Object state comparisons:
====

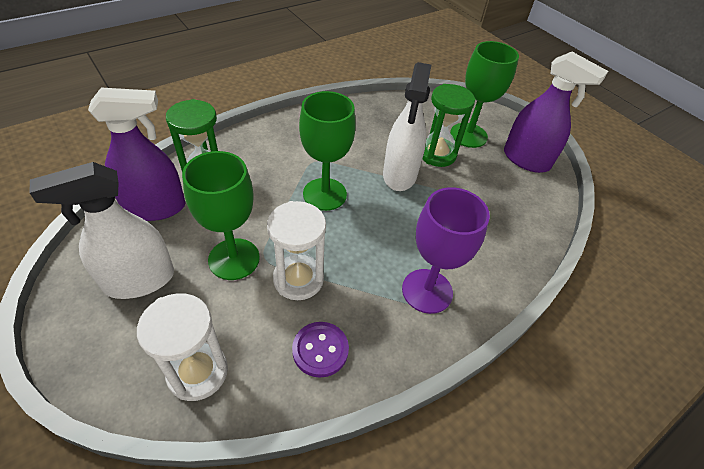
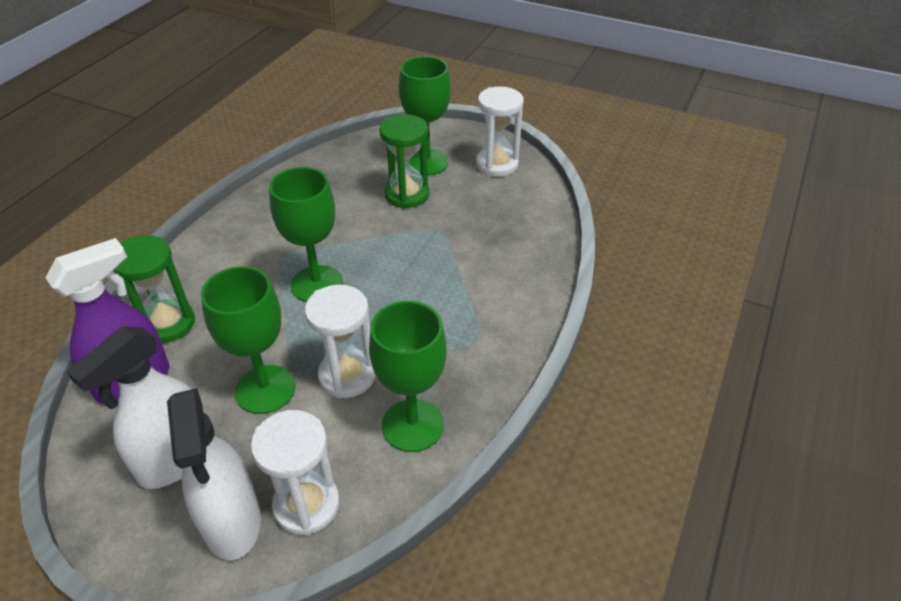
camera: 25 degrees left, 5 degrees down
purple button [292,322,349,378] -> green goblet [369,301,447,452]
white spray bottle [383,62,431,191] -> white spray bottle moved to [167,388,261,561]
purple goblet [402,187,490,314] -> none
purple spray bottle [504,52,608,173] -> white hourglass [476,86,524,177]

====

:: Problem description ::
Only the lines from the one containing "purple button [292,322,349,378]" through the last line of the records above are to be reproduced, exactly and with both ends included.

:: Answer to this exercise ::
purple button [292,322,349,378] -> green goblet [369,301,447,452]
white spray bottle [383,62,431,191] -> white spray bottle moved to [167,388,261,561]
purple goblet [402,187,490,314] -> none
purple spray bottle [504,52,608,173] -> white hourglass [476,86,524,177]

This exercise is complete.